[Items from a data source]
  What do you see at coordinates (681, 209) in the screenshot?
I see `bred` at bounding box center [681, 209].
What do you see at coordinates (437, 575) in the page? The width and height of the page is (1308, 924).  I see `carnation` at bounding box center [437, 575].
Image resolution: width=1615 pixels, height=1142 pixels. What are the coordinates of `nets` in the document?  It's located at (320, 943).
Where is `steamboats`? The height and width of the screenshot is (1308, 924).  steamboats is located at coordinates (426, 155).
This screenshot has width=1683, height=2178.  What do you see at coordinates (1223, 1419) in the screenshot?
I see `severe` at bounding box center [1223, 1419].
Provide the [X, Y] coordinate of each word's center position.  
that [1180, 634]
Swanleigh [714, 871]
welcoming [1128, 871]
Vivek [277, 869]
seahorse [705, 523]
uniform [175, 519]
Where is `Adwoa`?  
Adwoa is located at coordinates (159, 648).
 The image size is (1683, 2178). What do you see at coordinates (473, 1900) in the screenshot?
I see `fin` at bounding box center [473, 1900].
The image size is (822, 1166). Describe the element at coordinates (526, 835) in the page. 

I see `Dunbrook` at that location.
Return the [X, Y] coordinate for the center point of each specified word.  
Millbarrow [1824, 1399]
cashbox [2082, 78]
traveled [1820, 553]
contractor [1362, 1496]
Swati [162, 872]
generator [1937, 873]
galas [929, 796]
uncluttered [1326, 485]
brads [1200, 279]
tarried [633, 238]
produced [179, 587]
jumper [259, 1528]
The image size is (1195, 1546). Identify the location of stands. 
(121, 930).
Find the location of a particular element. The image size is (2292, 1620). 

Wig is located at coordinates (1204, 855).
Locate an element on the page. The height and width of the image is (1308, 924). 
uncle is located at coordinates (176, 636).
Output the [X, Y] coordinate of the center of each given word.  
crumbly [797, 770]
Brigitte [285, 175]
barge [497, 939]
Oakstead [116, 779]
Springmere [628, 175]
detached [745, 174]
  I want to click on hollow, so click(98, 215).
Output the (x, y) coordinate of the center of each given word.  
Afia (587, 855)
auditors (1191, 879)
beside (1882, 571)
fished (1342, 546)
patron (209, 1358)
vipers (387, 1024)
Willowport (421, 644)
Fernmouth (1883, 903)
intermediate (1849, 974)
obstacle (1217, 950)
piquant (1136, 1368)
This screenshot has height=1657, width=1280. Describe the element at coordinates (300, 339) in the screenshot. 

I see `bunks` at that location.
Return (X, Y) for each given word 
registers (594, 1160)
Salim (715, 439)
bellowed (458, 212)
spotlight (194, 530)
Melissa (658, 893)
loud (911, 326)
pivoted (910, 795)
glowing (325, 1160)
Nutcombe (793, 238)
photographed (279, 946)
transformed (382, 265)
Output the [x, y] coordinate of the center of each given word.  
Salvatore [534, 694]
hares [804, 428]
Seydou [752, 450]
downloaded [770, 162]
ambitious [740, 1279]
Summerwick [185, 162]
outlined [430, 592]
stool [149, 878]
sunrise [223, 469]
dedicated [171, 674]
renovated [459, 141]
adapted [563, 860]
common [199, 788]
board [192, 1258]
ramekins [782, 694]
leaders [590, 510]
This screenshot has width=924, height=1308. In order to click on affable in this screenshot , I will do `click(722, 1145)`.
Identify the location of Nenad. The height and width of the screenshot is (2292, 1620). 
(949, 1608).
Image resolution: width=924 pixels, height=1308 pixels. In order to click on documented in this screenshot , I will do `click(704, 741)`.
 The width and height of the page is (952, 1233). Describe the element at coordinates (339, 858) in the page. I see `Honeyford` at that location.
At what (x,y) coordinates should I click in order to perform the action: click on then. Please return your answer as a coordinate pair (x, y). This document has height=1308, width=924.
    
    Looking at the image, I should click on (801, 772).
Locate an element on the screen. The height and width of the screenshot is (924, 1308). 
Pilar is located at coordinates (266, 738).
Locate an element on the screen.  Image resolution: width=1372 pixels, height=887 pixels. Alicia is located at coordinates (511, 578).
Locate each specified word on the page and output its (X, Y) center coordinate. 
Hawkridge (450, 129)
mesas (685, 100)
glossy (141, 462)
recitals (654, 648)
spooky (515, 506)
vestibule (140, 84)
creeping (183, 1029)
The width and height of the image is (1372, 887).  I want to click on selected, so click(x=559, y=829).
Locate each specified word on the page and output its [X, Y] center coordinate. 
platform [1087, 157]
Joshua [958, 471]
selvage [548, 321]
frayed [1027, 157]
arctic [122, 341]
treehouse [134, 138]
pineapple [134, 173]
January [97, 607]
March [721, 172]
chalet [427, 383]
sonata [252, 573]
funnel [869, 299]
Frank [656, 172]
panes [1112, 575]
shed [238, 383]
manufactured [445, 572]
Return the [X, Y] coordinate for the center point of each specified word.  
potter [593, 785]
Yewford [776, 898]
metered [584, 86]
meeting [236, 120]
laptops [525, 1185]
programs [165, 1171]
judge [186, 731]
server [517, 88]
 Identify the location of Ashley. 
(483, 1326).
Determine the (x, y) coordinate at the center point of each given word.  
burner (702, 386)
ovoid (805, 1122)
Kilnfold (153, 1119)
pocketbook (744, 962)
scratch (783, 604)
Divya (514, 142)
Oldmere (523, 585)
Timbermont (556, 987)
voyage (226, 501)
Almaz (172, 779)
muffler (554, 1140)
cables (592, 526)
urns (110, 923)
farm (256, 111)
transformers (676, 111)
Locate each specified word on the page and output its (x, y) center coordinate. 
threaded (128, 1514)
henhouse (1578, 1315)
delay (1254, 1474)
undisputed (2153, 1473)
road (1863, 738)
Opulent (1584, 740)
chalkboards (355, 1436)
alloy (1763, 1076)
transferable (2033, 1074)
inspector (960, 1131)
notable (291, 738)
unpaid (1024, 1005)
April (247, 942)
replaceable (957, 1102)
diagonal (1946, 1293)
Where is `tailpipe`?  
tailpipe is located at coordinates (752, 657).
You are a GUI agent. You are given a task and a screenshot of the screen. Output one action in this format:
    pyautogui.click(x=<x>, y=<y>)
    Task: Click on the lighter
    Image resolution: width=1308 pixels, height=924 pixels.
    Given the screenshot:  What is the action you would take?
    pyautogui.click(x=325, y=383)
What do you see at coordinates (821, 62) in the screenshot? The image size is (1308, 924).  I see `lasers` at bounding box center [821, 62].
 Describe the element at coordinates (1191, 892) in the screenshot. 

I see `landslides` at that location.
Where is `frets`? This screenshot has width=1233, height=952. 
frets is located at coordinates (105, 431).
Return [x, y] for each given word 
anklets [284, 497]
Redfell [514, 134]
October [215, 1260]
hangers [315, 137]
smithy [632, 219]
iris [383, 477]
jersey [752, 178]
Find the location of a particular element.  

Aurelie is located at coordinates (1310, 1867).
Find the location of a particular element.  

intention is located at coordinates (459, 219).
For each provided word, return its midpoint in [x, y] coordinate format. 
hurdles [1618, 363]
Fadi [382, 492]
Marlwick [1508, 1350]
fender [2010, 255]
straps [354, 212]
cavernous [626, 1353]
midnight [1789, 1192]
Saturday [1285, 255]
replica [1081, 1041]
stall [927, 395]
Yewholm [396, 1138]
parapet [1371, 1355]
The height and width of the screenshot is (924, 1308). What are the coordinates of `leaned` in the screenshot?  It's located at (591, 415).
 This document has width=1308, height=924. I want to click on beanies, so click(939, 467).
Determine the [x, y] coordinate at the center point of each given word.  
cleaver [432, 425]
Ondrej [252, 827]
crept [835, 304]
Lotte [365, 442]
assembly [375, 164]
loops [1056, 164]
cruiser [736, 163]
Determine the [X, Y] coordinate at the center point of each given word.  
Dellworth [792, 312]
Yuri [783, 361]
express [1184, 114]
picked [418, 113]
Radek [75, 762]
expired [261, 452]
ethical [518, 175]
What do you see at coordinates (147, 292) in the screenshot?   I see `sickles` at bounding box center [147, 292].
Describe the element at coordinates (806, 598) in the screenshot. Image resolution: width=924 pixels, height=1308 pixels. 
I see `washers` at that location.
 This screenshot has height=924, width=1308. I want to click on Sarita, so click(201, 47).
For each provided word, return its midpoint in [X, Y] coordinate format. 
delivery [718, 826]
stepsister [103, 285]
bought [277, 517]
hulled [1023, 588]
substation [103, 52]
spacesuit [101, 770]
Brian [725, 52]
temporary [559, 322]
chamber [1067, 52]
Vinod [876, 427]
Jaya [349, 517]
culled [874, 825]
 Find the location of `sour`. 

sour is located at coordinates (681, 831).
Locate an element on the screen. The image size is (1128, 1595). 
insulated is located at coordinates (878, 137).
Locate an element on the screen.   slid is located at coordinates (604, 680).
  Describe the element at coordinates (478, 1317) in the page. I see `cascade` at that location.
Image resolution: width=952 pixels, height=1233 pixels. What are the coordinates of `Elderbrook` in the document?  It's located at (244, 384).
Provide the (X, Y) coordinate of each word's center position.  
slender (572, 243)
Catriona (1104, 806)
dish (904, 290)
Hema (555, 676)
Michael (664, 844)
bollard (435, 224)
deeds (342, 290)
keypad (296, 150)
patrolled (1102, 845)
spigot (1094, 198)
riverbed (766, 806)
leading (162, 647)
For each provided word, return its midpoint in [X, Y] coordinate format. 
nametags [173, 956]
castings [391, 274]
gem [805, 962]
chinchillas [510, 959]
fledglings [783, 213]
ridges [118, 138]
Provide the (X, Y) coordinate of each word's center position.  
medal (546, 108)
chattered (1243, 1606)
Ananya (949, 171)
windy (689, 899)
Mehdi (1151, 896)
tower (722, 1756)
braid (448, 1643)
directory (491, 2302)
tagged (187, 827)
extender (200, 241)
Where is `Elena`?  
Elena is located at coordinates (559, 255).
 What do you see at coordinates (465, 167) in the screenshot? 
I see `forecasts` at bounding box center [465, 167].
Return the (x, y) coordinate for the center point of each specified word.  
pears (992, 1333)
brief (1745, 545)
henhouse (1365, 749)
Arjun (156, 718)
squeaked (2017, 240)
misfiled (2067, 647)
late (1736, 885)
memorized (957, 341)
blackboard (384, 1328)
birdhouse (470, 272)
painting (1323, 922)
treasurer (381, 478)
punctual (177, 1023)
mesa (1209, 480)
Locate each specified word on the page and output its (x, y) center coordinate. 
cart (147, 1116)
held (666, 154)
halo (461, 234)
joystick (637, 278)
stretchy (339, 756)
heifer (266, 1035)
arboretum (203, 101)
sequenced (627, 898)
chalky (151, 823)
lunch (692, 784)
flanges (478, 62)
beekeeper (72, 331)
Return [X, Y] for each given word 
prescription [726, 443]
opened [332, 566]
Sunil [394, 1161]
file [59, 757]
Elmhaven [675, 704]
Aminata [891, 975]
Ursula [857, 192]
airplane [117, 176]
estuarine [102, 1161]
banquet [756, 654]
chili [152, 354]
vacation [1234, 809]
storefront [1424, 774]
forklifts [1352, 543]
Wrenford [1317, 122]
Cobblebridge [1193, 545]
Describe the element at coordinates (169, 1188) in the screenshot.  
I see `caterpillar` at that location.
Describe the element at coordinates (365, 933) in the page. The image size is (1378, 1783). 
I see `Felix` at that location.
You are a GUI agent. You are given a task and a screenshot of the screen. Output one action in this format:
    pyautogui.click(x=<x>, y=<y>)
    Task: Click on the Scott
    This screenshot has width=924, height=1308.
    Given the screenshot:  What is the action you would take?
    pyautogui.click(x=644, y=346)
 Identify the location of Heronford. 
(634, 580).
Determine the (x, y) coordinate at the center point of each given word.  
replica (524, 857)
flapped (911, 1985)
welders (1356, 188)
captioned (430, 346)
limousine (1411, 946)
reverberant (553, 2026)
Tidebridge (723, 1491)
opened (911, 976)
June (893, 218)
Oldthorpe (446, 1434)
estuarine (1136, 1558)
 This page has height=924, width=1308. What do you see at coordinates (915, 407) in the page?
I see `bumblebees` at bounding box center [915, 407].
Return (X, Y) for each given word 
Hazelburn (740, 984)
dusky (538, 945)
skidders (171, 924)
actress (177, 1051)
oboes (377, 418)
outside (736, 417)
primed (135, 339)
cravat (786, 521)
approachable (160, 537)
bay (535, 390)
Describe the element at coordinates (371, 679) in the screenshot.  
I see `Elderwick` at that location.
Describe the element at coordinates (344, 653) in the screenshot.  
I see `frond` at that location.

* [TASK TO COMPLETE]: Can you output the data above as a JSON list of strings, one string per line with blank lines left out, beginning at the line that has "estuarine (1136, 1558)" and stopping after the last line?

* [THE RESULT]:
[
  "estuarine (1136, 1558)",
  " This page has height=924, width=1308. What do you see at coordinates (915, 407) in the page?",
  "I see `bumblebees` at bounding box center [915, 407].",
  "Return (X, Y) for each given word ",
  "Hazelburn (740, 984)",
  "dusky (538, 945)",
  "skidders (171, 924)",
  "actress (177, 1051)",
  "oboes (377, 418)",
  "outside (736, 417)",
  "primed (135, 339)",
  "cravat (786, 521)",
  "approachable (160, 537)",
  "bay (535, 390)",
  "Describe the element at coordinates (371, 679) in the screenshot.  ",
  "I see `Elderwick` at that location.",
  "Describe the element at coordinates (344, 653) in the screenshot.  ",
  "I see `frond` at that location."
]